Image change detection data

= Beginning of Section =

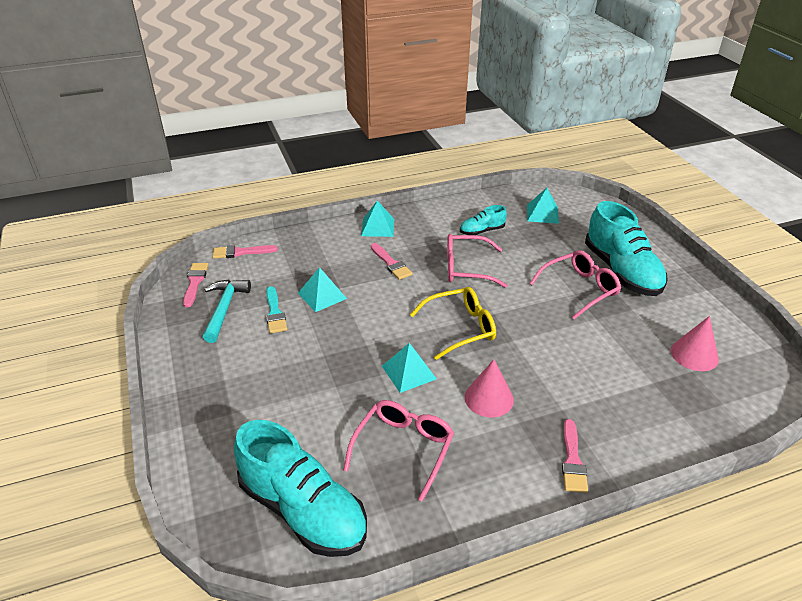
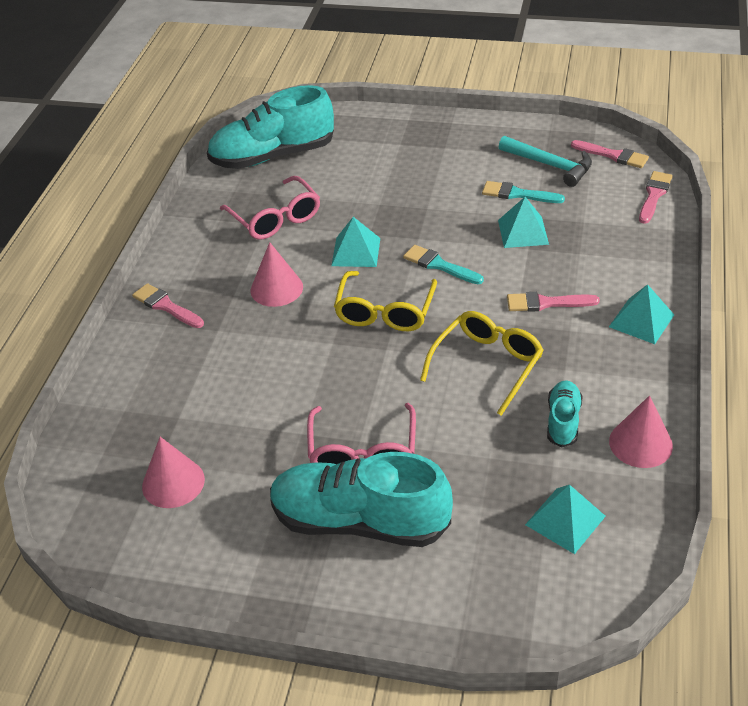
camera: 125 degrees right, 5 degrees up
(390, 321) = (439, 265): none -> turquoise brush
(466, 268) = (487, 365): pink glasses -> yellow glasses
(472, 206) = (640, 443): none -> pink cone

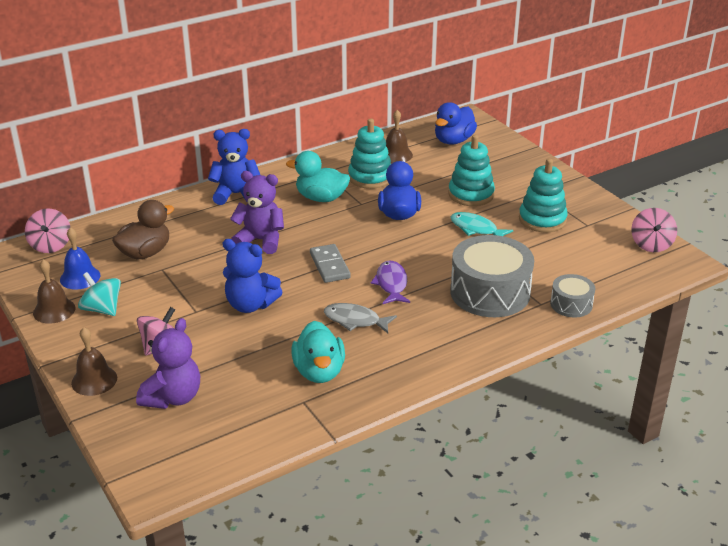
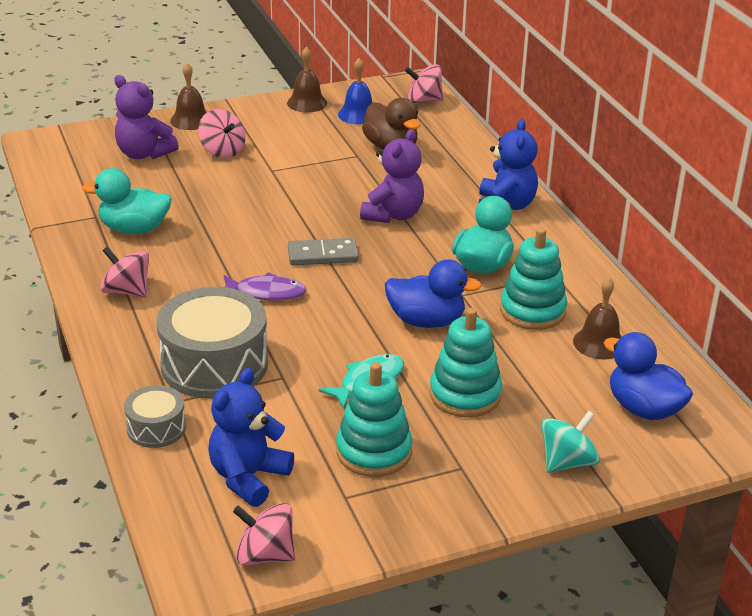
camera: 100 degrees right, 0 degrees up
(102, 309) = (298, 124): turquoise spinning top -> turquoise spinning top (567, 462)
(250, 305) = (268, 200): blue teddy bear -> blue teddy bear (248, 477)
(355, 320) = (207, 260): grey fish -> none
(417, 354) = (127, 291): none -> pink spinning top

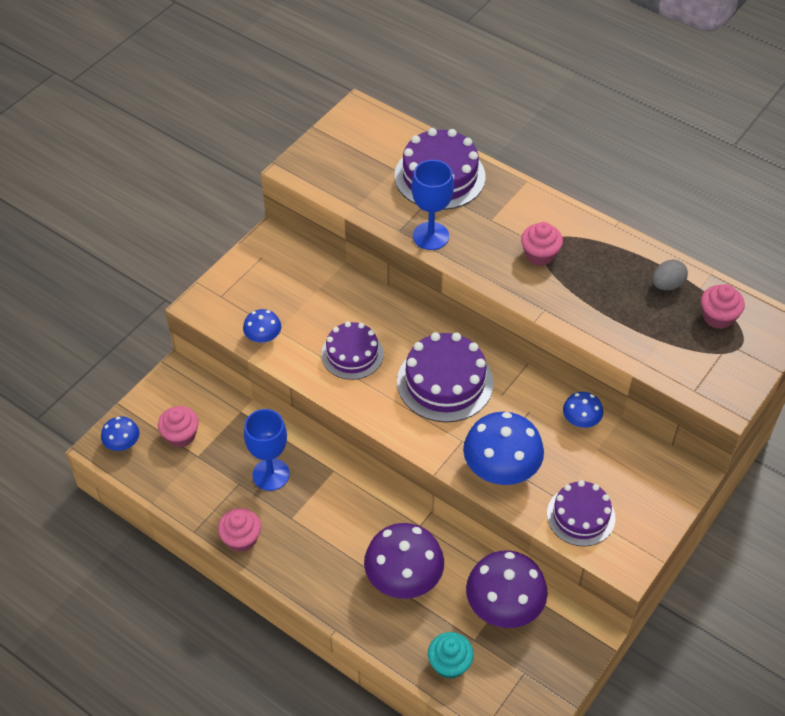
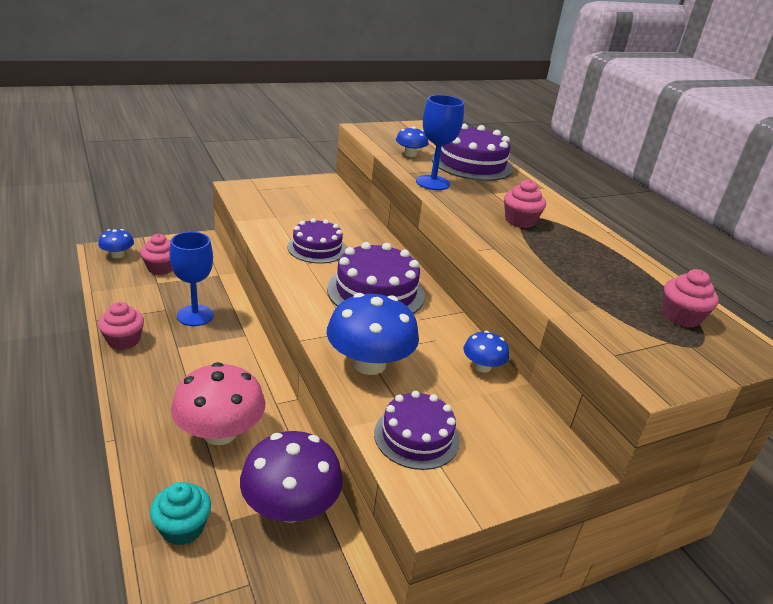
camera: 25 degrees right, 20 degrees down
(263, 337) = (261, 215): blue mushroom -> blue mushroom (410, 154)
(403, 577) = (220, 432): purple mushroom -> pink mushroom
(667, 285) = (636, 278): grey egg -> none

= End of Section =

INSTRUCTIONS TO FOLLOW ▸
Leaving out every picture, transcribe exactly the lines from the line that contains "camera: 100 degrees right, 0 degrees up" through the final line of the entries above.

SOLUTION FOR THIS PROBLEM ▸
camera: 100 degrees right, 0 degrees up
(102, 309) = (298, 124): turquoise spinning top -> turquoise spinning top (567, 462)
(250, 305) = (268, 200): blue teddy bear -> blue teddy bear (248, 477)
(355, 320) = (207, 260): grey fish -> none
(417, 354) = (127, 291): none -> pink spinning top

camera: 25 degrees right, 20 degrees down
(263, 337) = (261, 215): blue mushroom -> blue mushroom (410, 154)
(403, 577) = (220, 432): purple mushroom -> pink mushroom
(667, 285) = (636, 278): grey egg -> none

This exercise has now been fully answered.